Report, from the records below, every line where the word "pentagon" appears.

* [INFORMATION]
☆ ☆ ☆ ☆ ☆
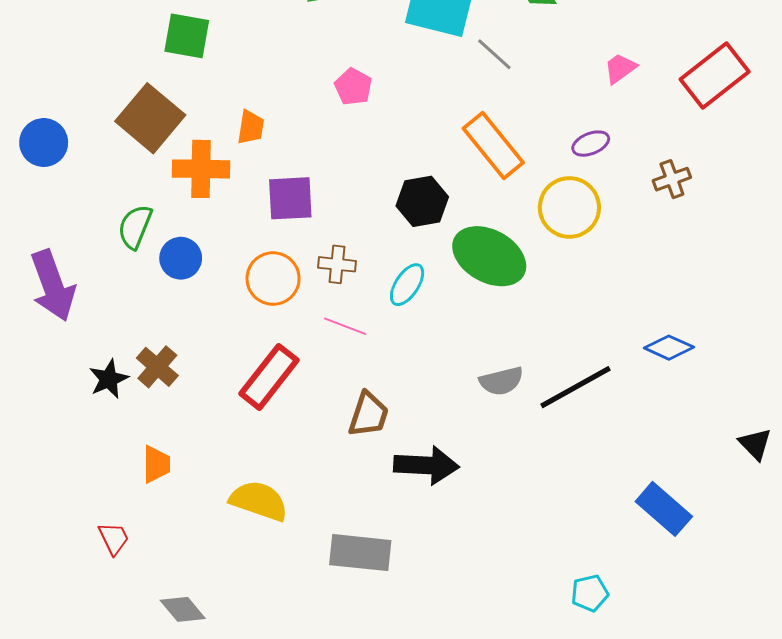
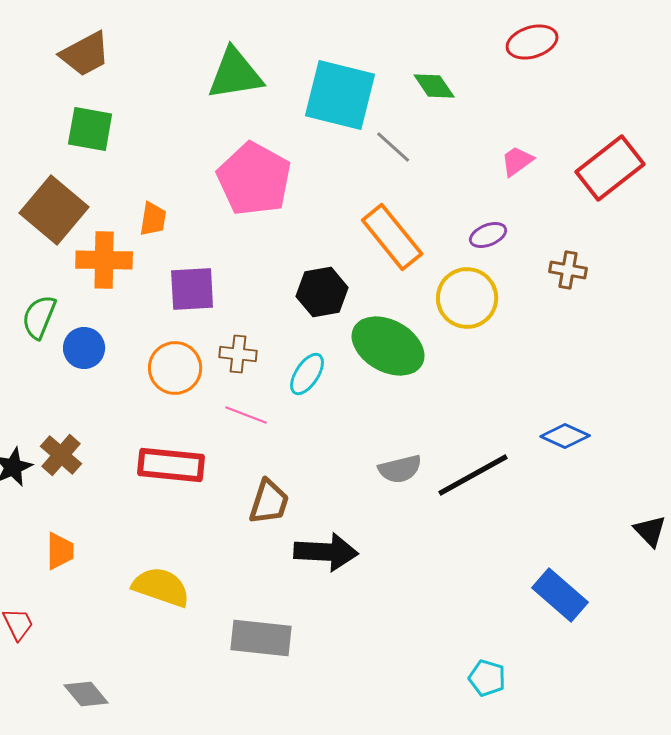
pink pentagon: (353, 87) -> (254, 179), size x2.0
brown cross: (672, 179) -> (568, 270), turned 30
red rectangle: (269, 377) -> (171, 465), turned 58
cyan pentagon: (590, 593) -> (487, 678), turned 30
☆ ☆ ☆ ☆ ☆
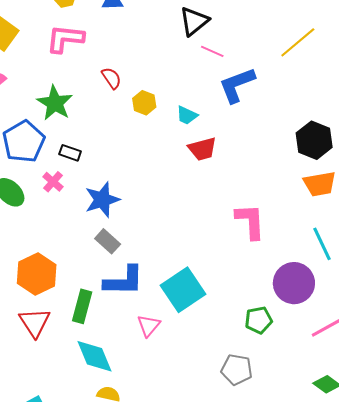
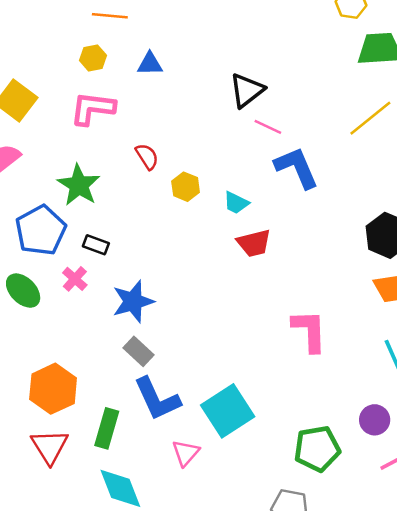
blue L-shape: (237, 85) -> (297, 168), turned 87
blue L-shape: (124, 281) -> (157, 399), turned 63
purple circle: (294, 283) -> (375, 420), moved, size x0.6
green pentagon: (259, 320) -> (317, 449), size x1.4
☆ ☆ ☆ ☆ ☆
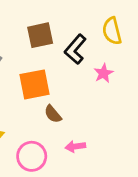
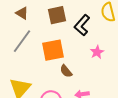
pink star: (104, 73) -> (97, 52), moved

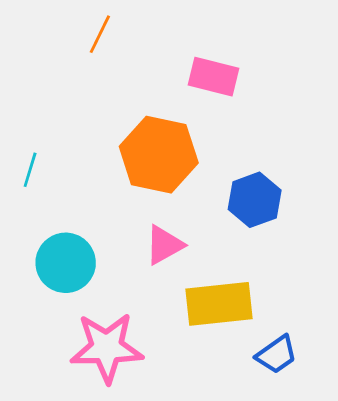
☆ ☆ ☆ ☆ ☆
* [TASK OUTPUT]
pink pentagon: (353, 87) -> (254, 179), size x2.0
cyan pentagon: (590, 593) -> (487, 678), turned 30
green pentagon: (259, 320) -> (317, 449), size x1.4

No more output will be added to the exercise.